Rewrite the items starting at the line containing "purple arrow: moved" and ending at the line containing "cyan star: moved 3 px right, 19 px up", changing "px" to "pixels" and leaving everything else unchanged.

# Start of Material for this task

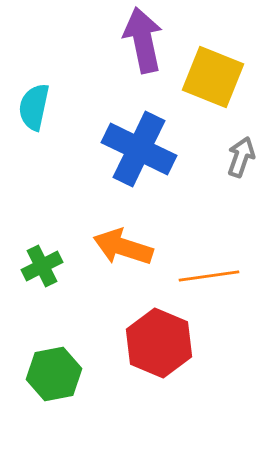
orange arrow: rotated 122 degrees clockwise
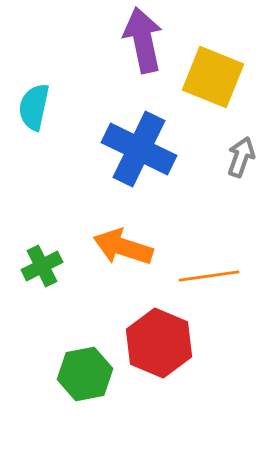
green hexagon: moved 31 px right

# End of Material for this task
# Start of Material for this task

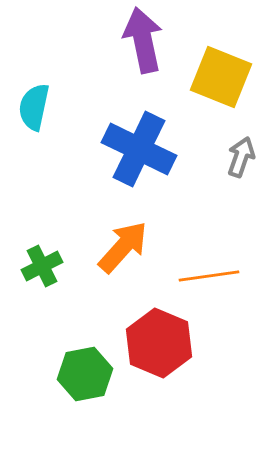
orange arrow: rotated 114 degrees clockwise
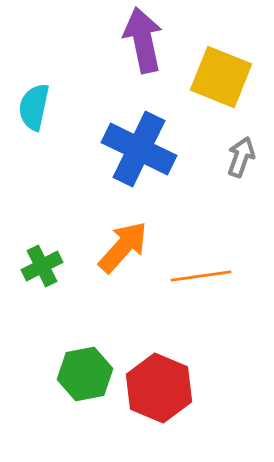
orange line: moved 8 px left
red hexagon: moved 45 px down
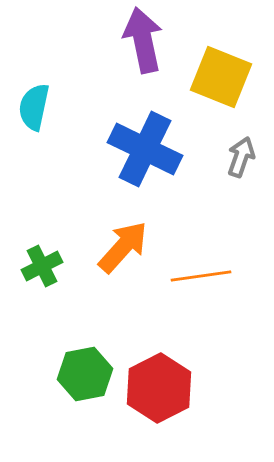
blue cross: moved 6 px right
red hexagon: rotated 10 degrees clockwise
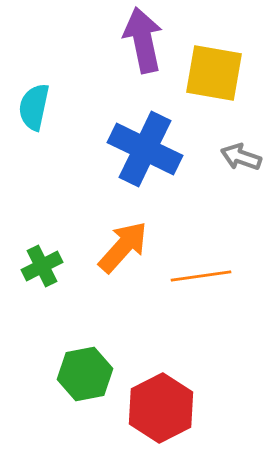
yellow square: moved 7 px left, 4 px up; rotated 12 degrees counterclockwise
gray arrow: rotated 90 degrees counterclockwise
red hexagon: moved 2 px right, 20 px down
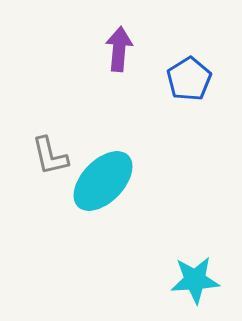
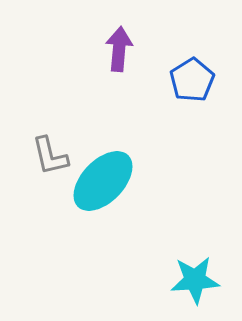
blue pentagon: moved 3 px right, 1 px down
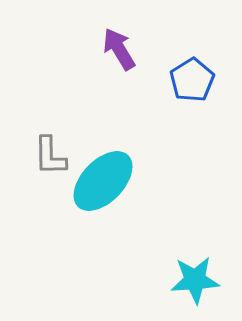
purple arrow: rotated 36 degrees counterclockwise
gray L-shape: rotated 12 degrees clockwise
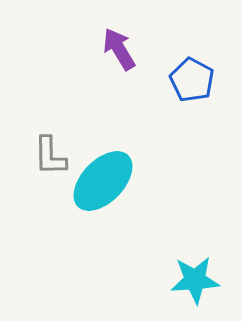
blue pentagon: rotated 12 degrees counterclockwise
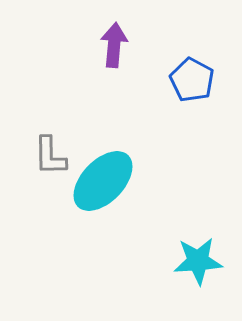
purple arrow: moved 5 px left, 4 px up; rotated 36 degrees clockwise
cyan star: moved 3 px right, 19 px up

# End of Material for this task

▶ [Output for this task]:
purple arrow: moved 5 pixels left, 4 pixels up; rotated 36 degrees clockwise
cyan star: moved 3 pixels right, 19 pixels up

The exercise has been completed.